▸ AIM OF THE EXERCISE
Copy all the records exactly, but keep the pictures out of your version.

▸ SUPPLIED RECORDS
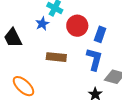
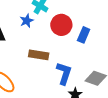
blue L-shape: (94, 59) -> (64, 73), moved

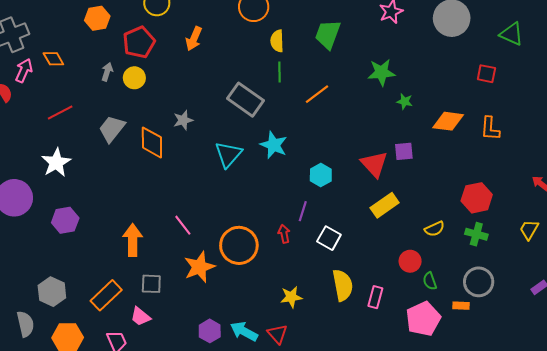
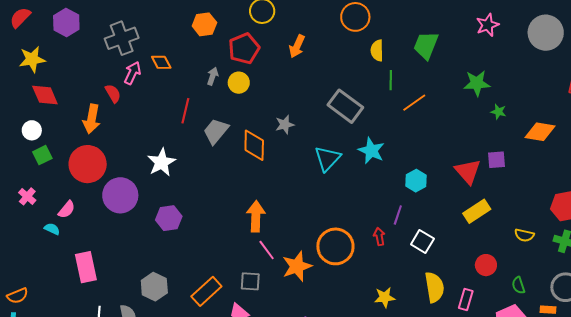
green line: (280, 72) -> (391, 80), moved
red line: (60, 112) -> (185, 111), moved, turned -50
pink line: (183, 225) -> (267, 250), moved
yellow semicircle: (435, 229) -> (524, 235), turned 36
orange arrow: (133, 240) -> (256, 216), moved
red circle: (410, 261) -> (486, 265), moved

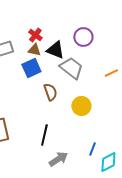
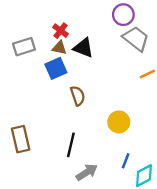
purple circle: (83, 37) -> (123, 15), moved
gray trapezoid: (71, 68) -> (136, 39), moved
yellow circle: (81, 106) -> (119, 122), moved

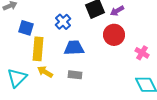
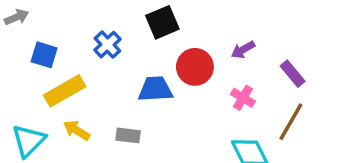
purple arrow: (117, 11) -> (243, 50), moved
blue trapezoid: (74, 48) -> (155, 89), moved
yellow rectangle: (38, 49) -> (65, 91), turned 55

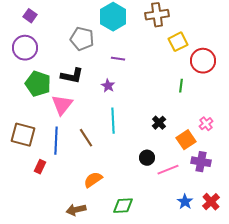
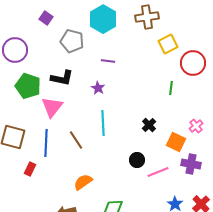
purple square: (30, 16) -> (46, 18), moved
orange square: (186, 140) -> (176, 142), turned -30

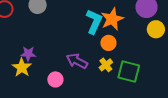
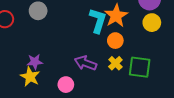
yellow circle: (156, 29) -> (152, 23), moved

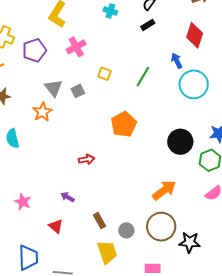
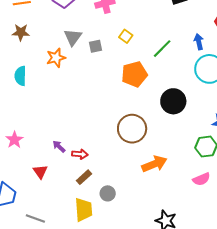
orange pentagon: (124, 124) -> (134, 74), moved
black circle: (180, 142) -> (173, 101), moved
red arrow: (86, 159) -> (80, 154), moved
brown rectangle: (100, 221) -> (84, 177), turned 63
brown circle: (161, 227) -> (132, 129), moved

▸ RESULT OF THIS TASK
blue L-shape: (94, 59) -> (64, 73), moved

green line: (280, 72) -> (391, 80), moved
red line: (60, 112) -> (185, 111), moved, turned -50
pink line: (183, 225) -> (267, 250), moved
yellow semicircle: (435, 229) -> (524, 235), turned 36
orange arrow: (133, 240) -> (256, 216), moved
red circle: (410, 261) -> (486, 265), moved

purple circle: (83, 37) -> (123, 15), moved
gray trapezoid: (71, 68) -> (136, 39), moved
yellow circle: (81, 106) -> (119, 122), moved

purple arrow: (117, 11) -> (243, 50), moved
blue trapezoid: (74, 48) -> (155, 89), moved
yellow rectangle: (38, 49) -> (65, 91), turned 55

purple square: (30, 16) -> (46, 18), moved
orange square: (186, 140) -> (176, 142), turned -30

yellow circle: (156, 29) -> (152, 23), moved

orange pentagon: (124, 124) -> (134, 74), moved
black circle: (180, 142) -> (173, 101), moved
red arrow: (86, 159) -> (80, 154), moved
brown rectangle: (100, 221) -> (84, 177), turned 63
brown circle: (161, 227) -> (132, 129), moved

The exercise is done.